**What this task involves**
Transcribe all of the records, leaving out any pictures.

**Task inputs**
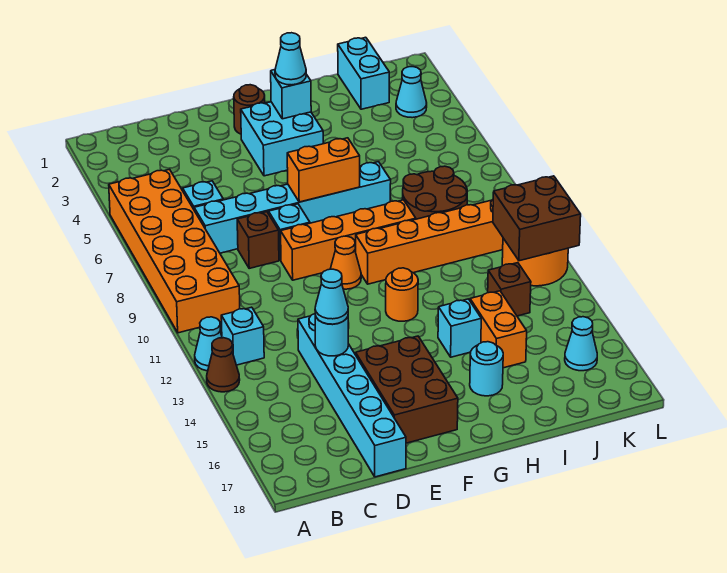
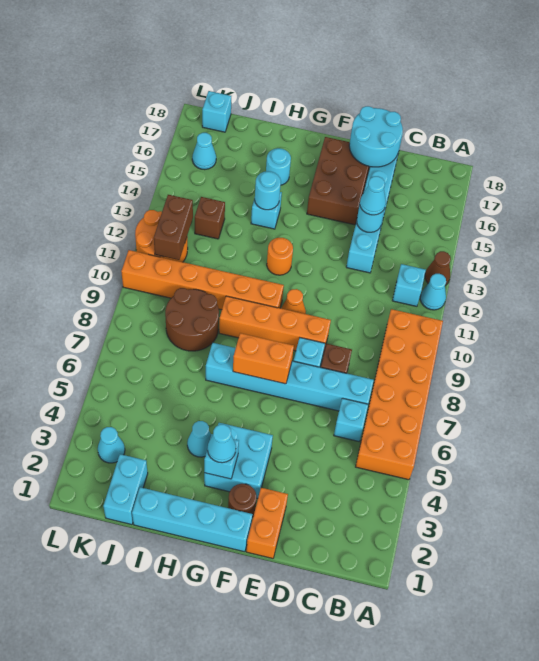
none -> cyan round brick D17:E18 level 2
none -> cyan brick F1:I1 level 1
none -> cyan cone H4 level 1
none -> cyan round brick H14 level 2
orange brick I14:I15 level 1 -> orange brick E1:E2 level 1
brown brick K11:L12 level 2 -> brown brick K11:K12 level 2
none -> cyan brick K18 level 1

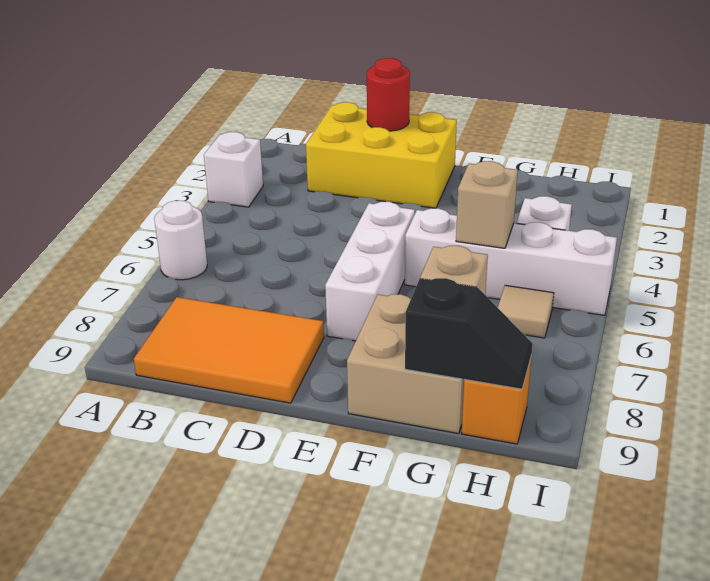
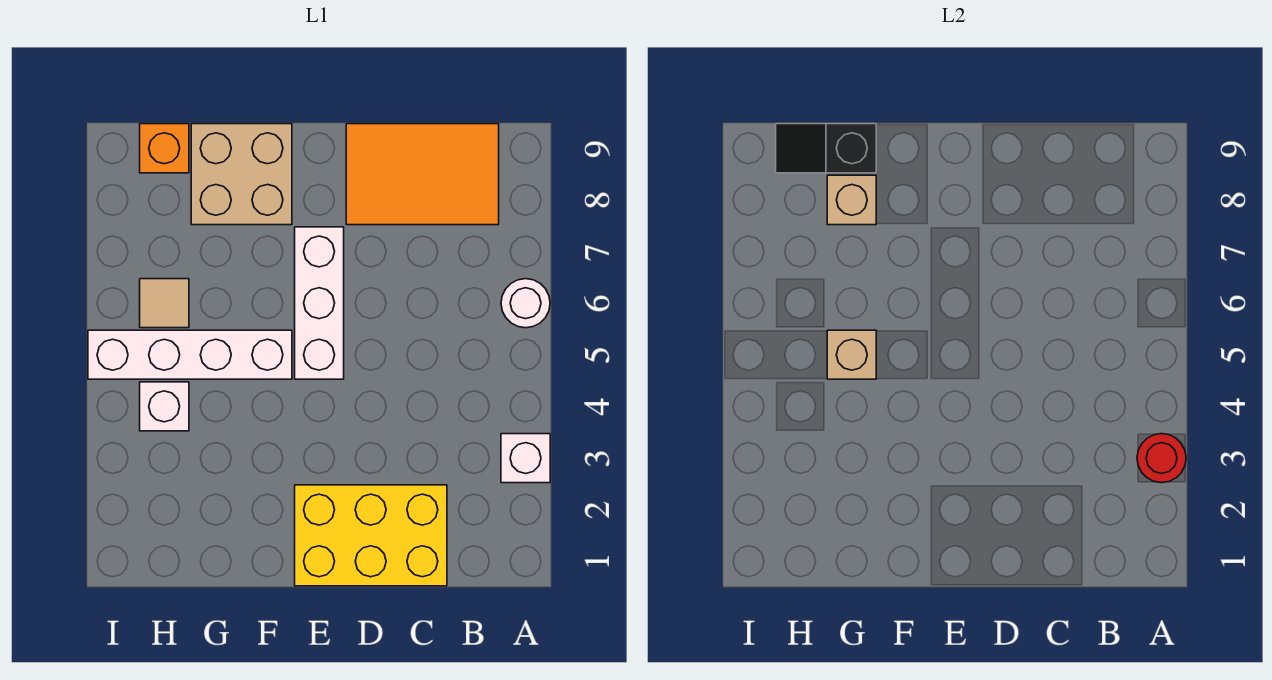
red round brick D1 level 2 -> red round brick A3 level 2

**Output for this task**
none -> cyan round brick D17:E18 level 2
none -> cyan brick F1:I1 level 1
none -> cyan cone H4 level 1
none -> cyan round brick H14 level 2
orange brick I14:I15 level 1 -> orange brick E1:E2 level 1
brown brick K11:L12 level 2 -> brown brick K11:K12 level 2
none -> cyan brick K18 level 1

red round brick D1 level 2 -> red round brick A3 level 2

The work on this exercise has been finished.